Work required »
Copy the following lines exactly as they appear, omitting the pictures from your answer.

## START Given data

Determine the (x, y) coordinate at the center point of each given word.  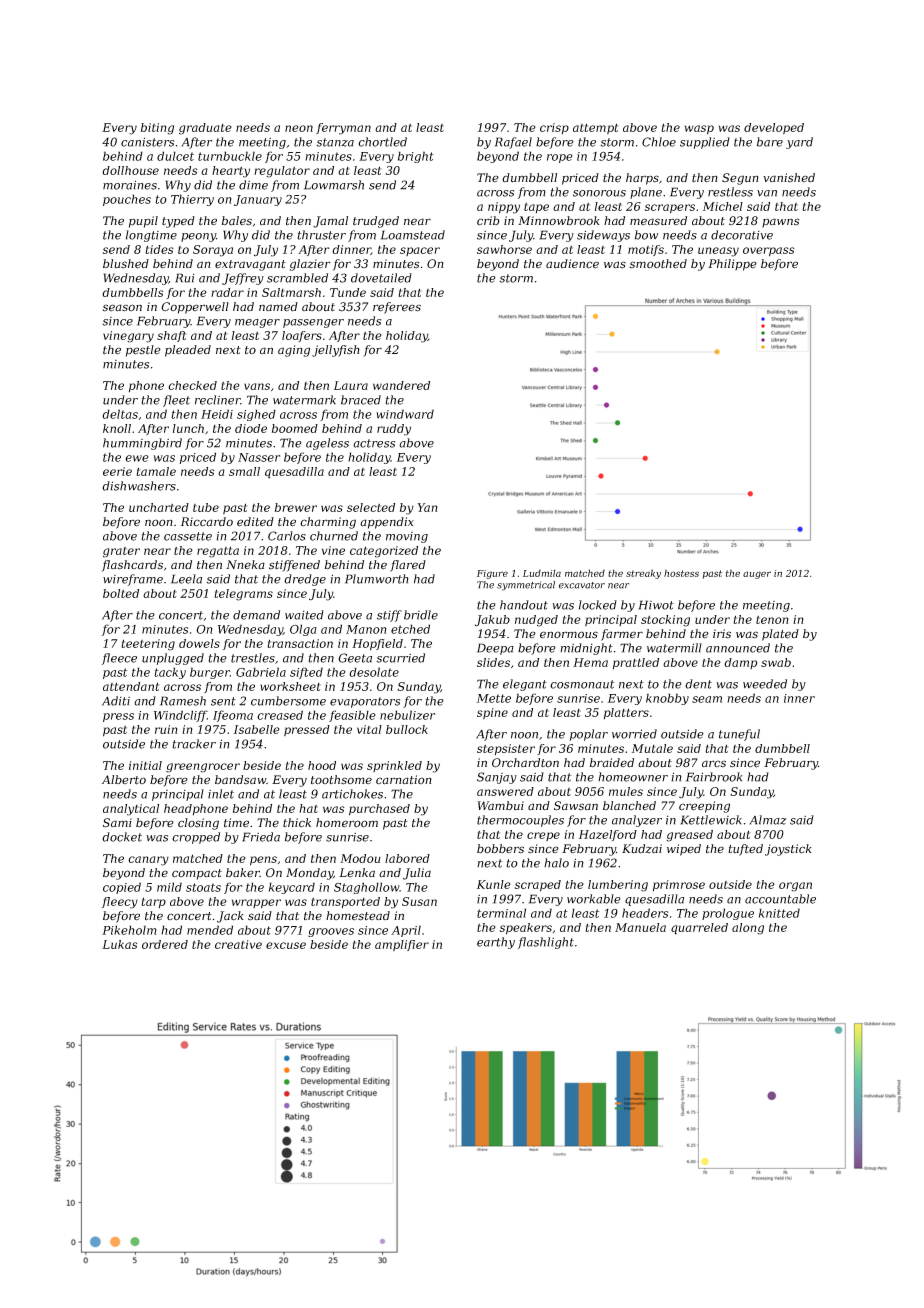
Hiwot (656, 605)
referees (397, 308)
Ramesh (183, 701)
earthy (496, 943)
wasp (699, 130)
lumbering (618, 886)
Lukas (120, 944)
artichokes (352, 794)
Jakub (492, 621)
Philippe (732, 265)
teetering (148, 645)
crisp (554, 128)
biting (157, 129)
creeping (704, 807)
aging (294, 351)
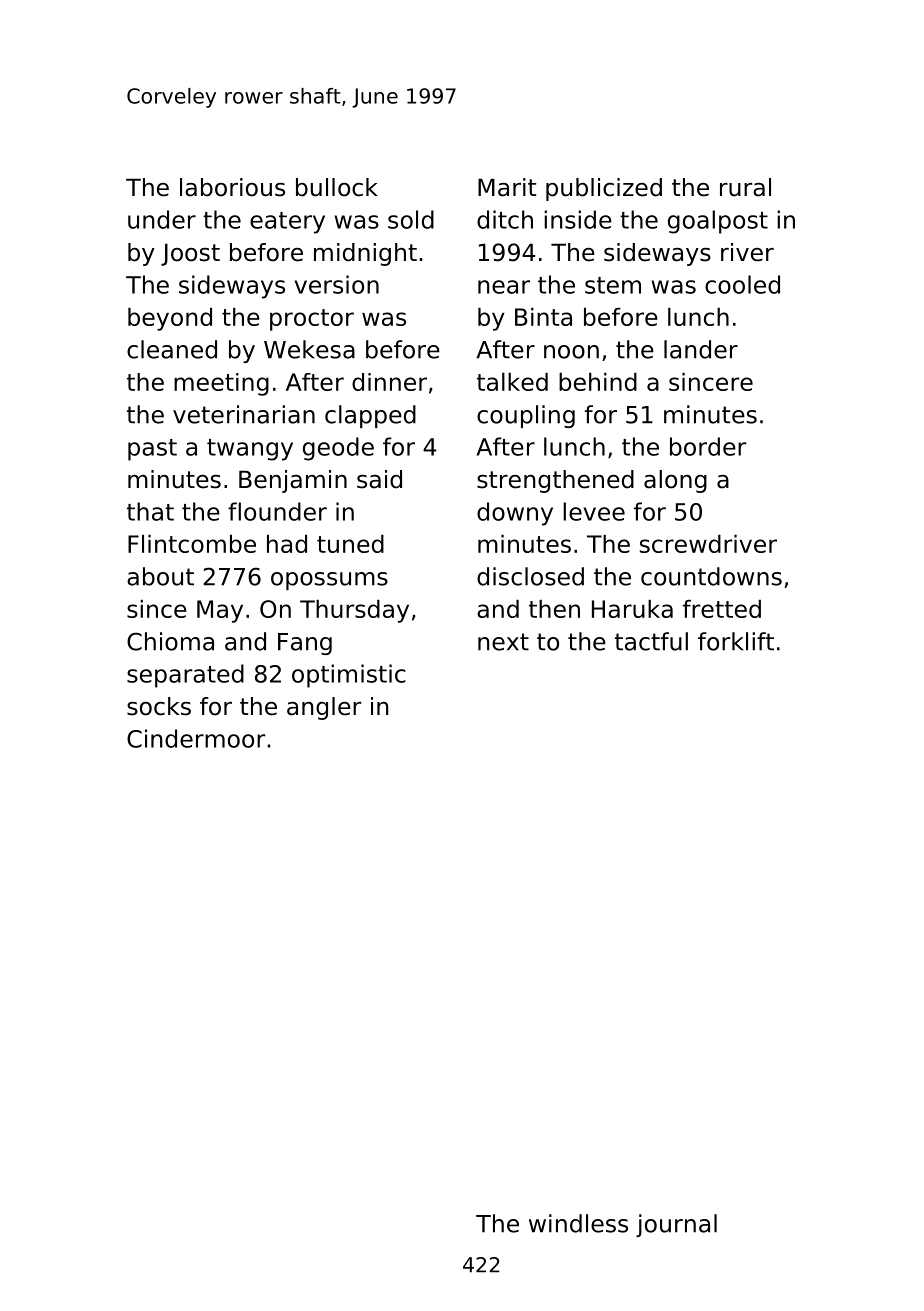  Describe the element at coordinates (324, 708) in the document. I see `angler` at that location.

## END Given data

Result »
Determine the (x, y) coordinate at the center point of each given word.  
Hiwot (656, 605)
referees (397, 308)
Ramesh (183, 701)
earthy (496, 943)
wasp (699, 130)
lumbering (618, 886)
Lukas (120, 944)
artichokes (352, 794)
Jakub (492, 621)
Philippe (732, 265)
teetering (148, 645)
crisp (554, 128)
biting (157, 129)
creeping (704, 807)
aging (294, 351)
  Describe the element at coordinates (324, 708) in the document. I see `angler` at that location.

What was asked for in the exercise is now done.